_Given records_.
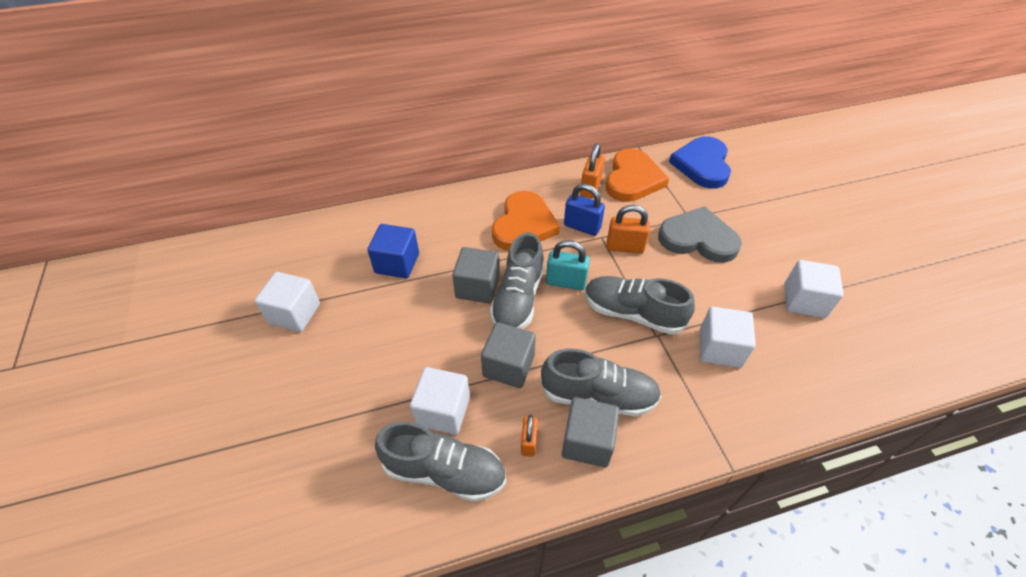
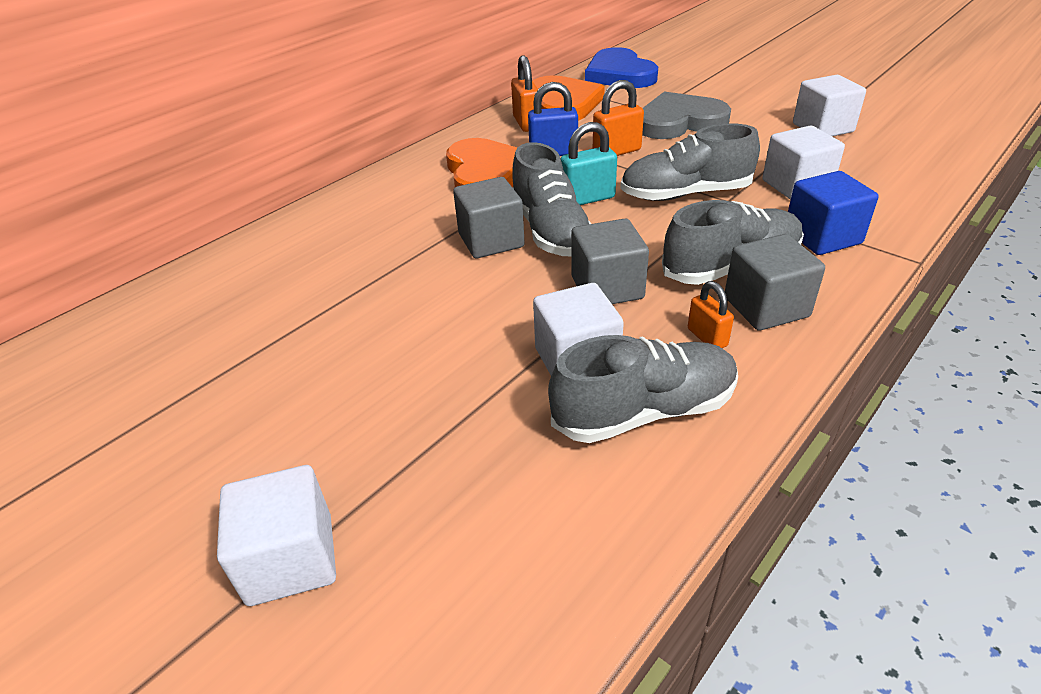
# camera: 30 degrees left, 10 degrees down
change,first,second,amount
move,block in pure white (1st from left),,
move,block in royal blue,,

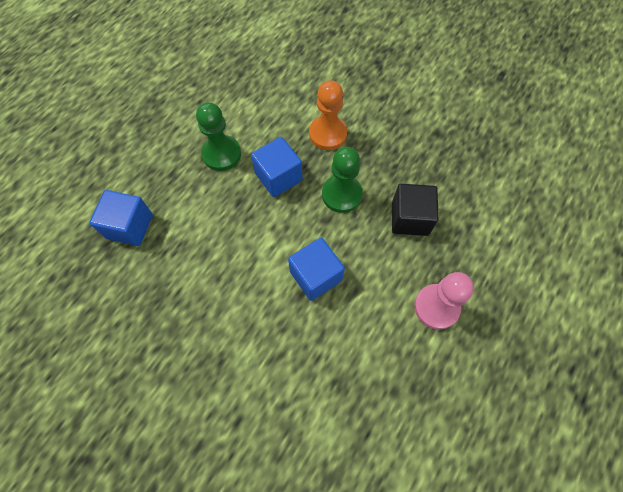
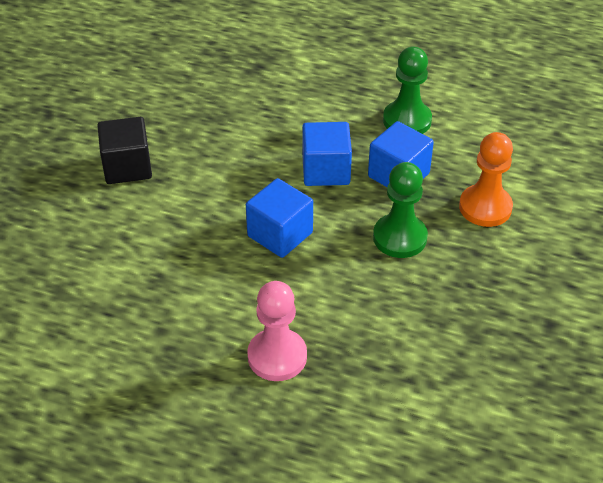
# camera: 75 degrees right, 20 degrees down
change,first,second,amount
move,block in ebony,,
move,block in royal blue (1st from left in the first image),block in royal blue (2nd from left),

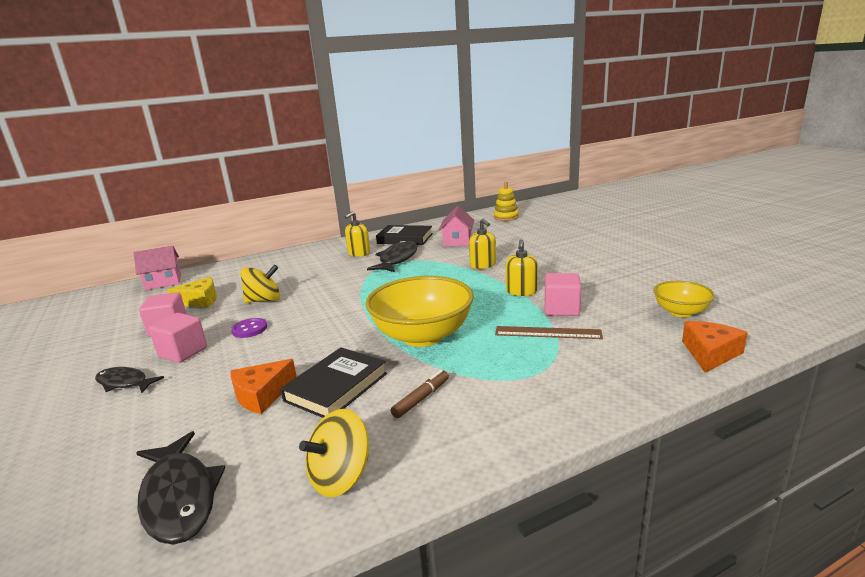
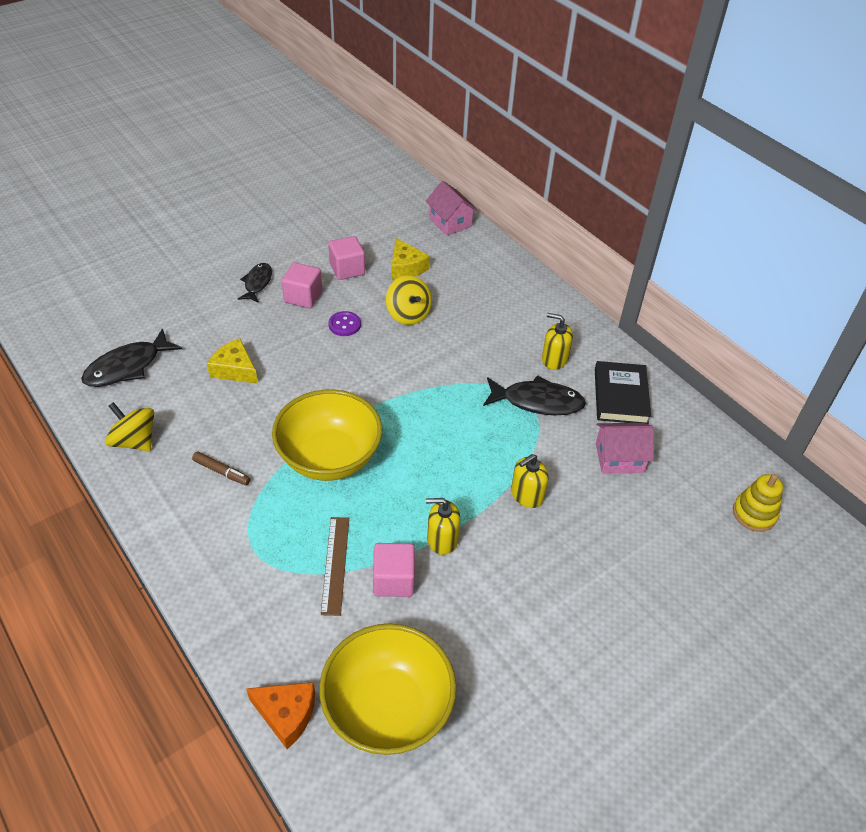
# camera: 75 degrees right, 25 degrees up
change,first,second,amount
recolor,cheese in orange-coloured (1st from left),cheese in golden (1st from left),
resize,deep dish in golden (2nd from left),,x1.89
delete,hardcover in ebony (1st from left),,

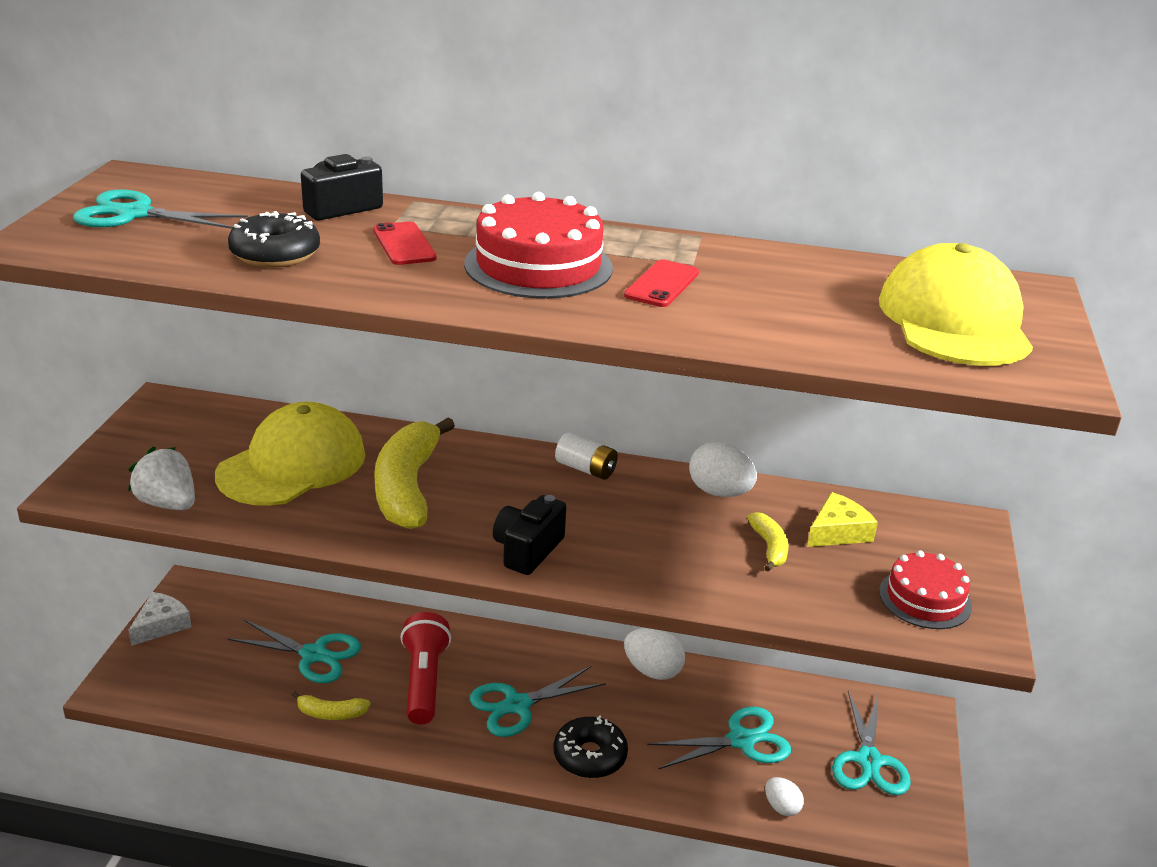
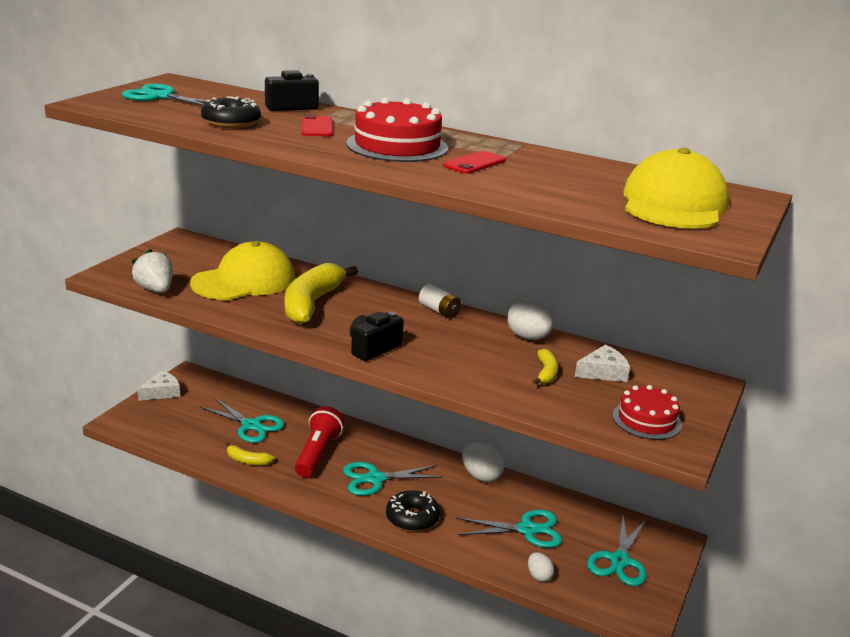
# camera: 15 degrees right, 5 degrees down
change,first,second,amount
recolor,cheese in golden,cheese in pure white (2nd from left),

_Brief_. Everything in the listing except the pictures must come back exactly as written.

_Solution to this task_.
# camera: 30 degrees left, 10 degrees down
change,first,second,amount
move,block in pure white (1st from left),,
move,block in royal blue,,

# camera: 75 degrees right, 20 degrees down
change,first,second,amount
move,block in ebony,,
move,block in royal blue (1st from left in the first image),block in royal blue (2nd from left),

# camera: 75 degrees right, 25 degrees up
change,first,second,amount
recolor,cheese in orange-coloured (1st from left),cheese in golden (1st from left),
resize,deep dish in golden (2nd from left),,x1.89
delete,hardcover in ebony (1st from left),,

# camera: 15 degrees right, 5 degrees down
change,first,second,amount
recolor,cheese in golden,cheese in pure white (2nd from left),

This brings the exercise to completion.